- Task material:
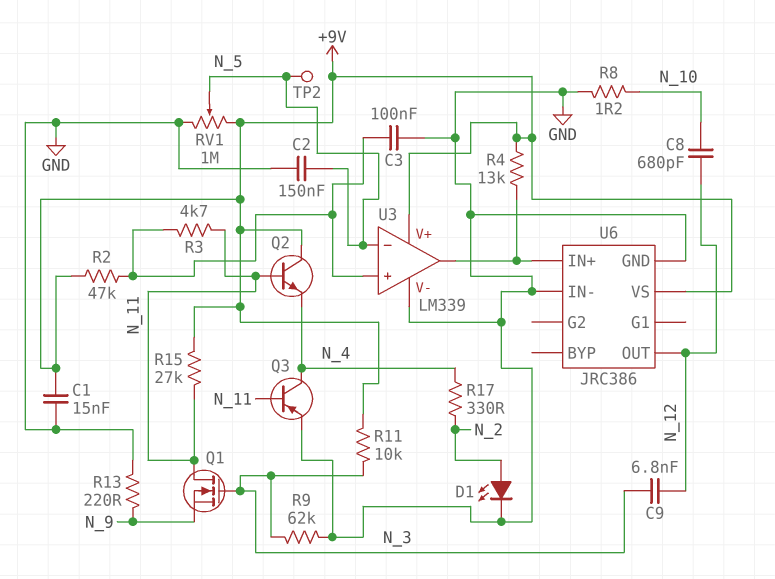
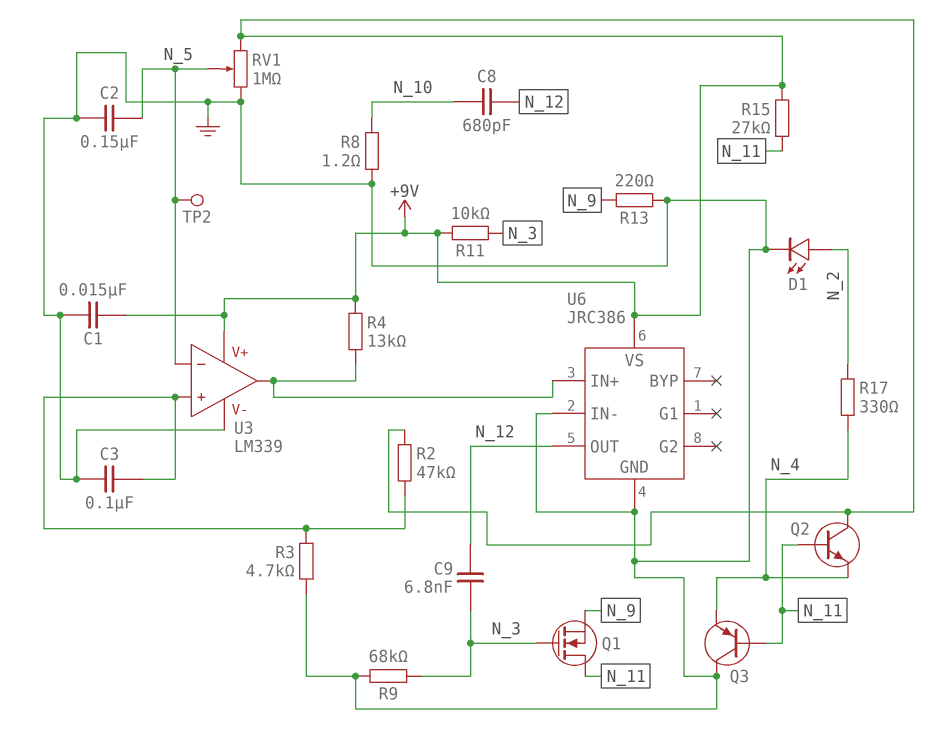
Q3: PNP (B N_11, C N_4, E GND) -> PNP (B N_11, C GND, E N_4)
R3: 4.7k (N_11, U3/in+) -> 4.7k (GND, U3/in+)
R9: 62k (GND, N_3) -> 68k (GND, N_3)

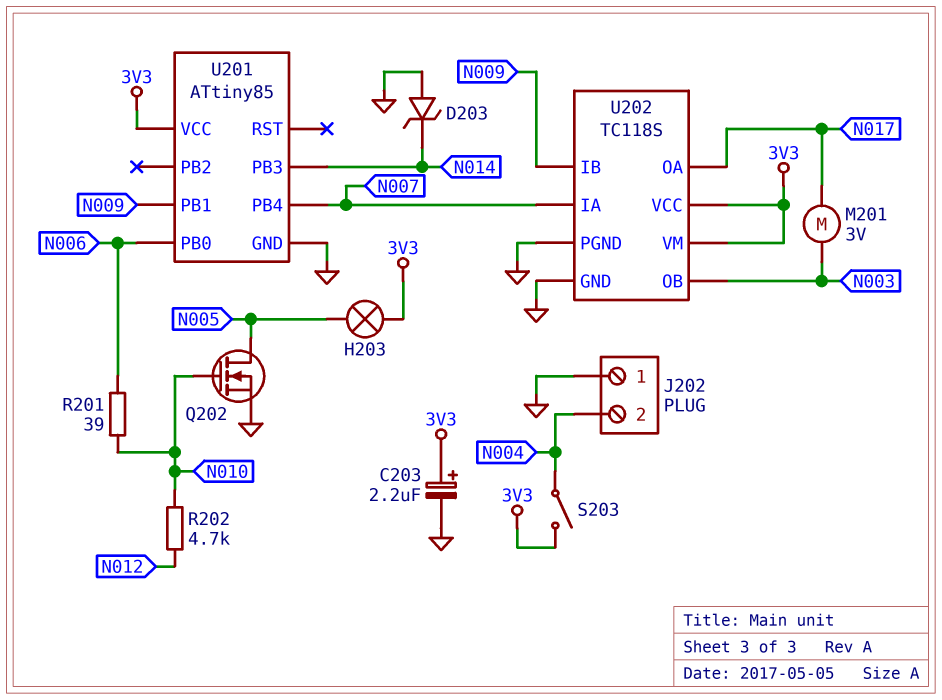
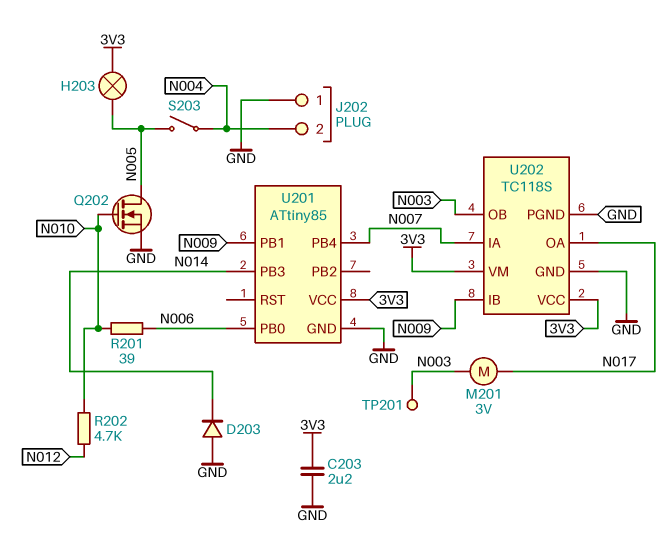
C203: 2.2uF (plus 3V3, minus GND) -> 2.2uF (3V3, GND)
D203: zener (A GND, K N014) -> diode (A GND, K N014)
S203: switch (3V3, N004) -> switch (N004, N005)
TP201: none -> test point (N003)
--
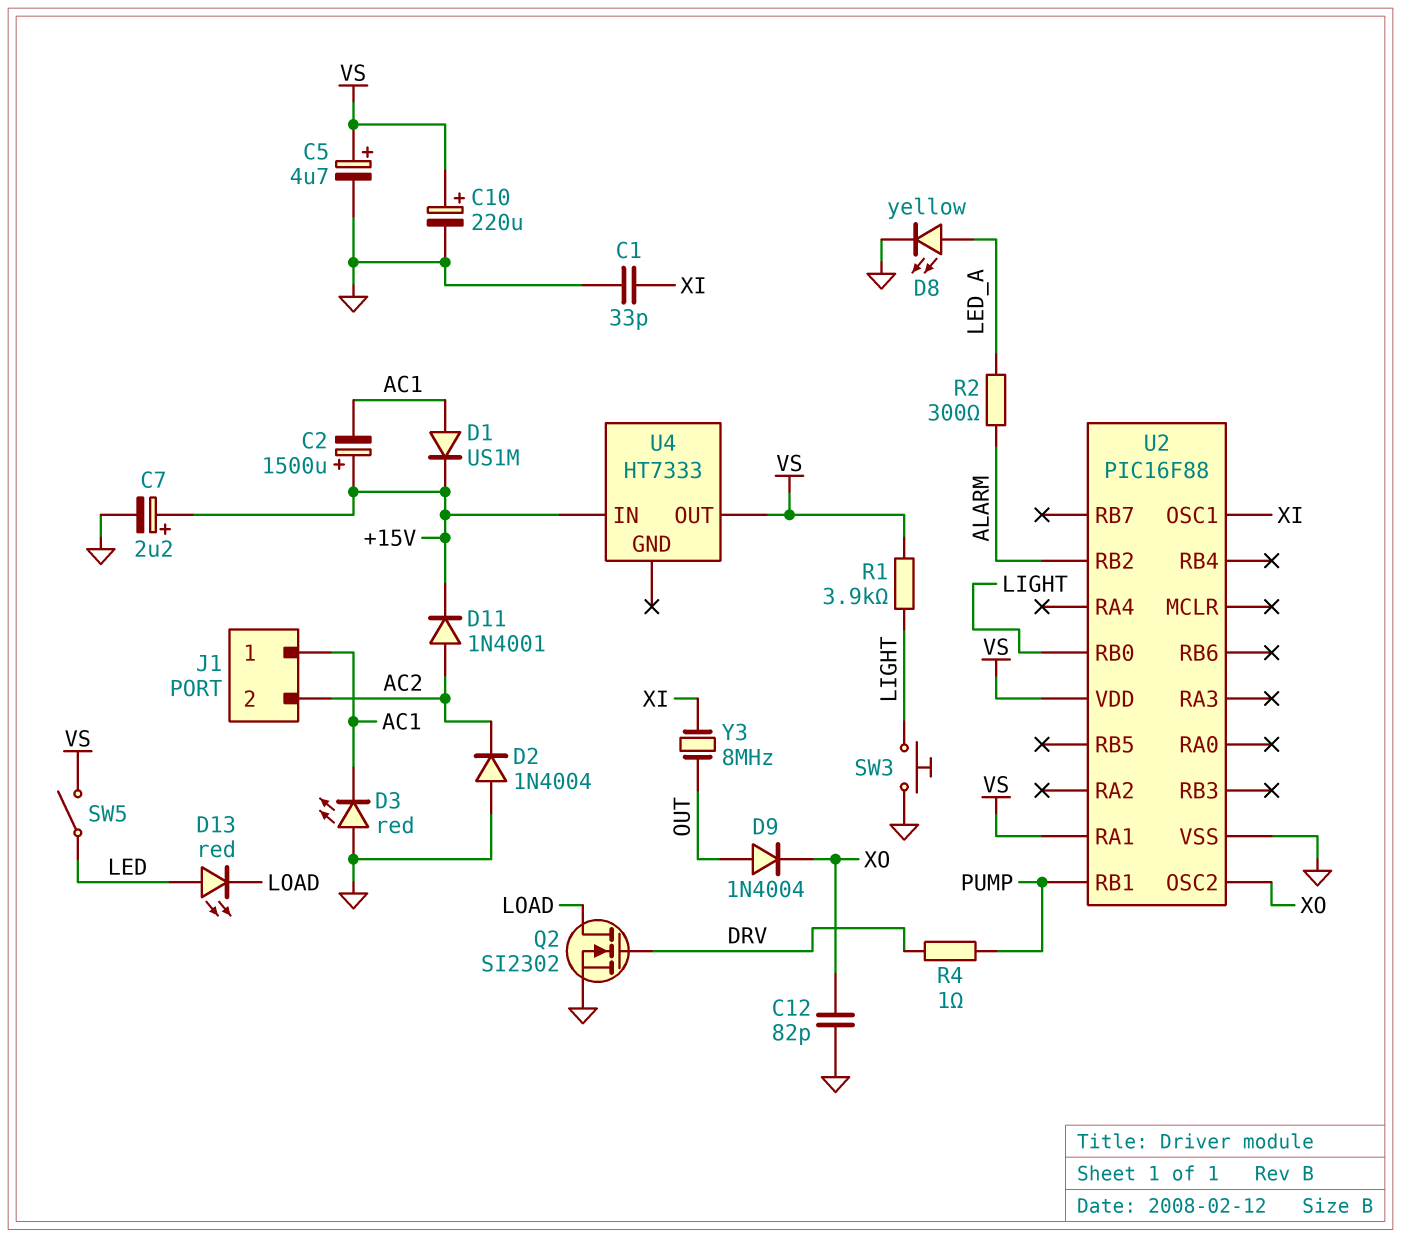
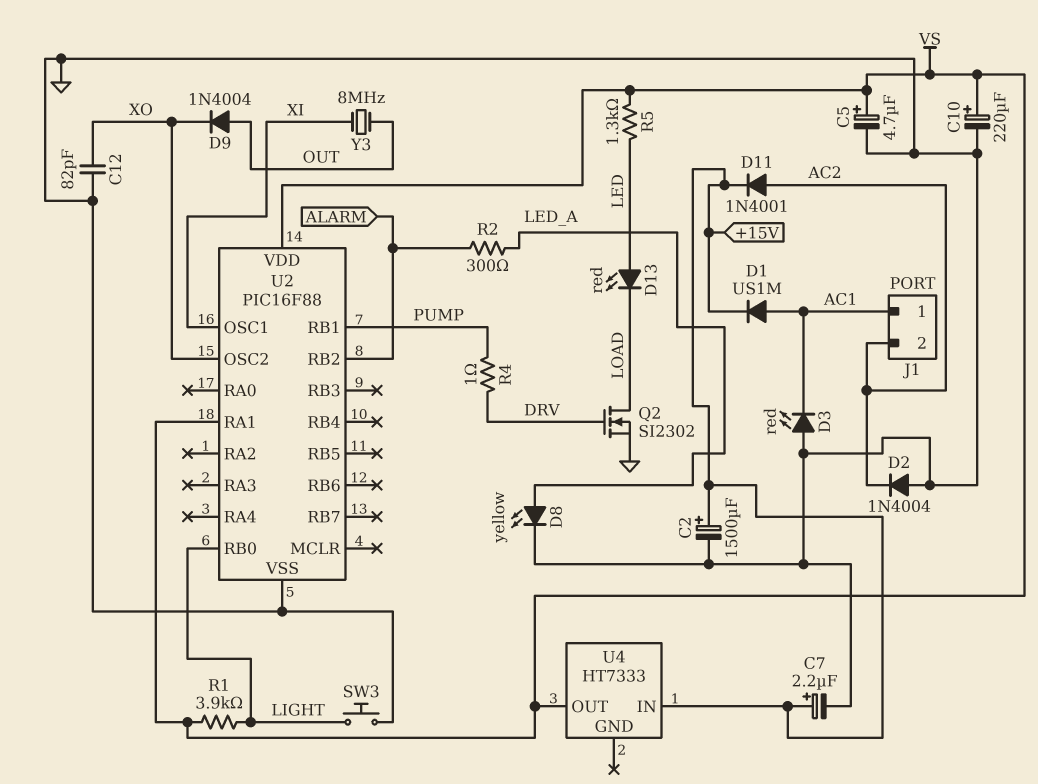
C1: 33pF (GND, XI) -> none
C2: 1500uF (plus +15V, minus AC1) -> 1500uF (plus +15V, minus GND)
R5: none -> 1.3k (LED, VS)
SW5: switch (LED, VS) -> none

- Directions: Could you return exactly the lines above from the line with "C2: 1500uF (plus" to the line with "SW5: switch (LED, VS) -> none", both included, and nothing else?

- Reply to the exercise:
C2: 1500uF (plus +15V, minus AC1) -> 1500uF (plus +15V, minus GND)
R5: none -> 1.3k (LED, VS)
SW5: switch (LED, VS) -> none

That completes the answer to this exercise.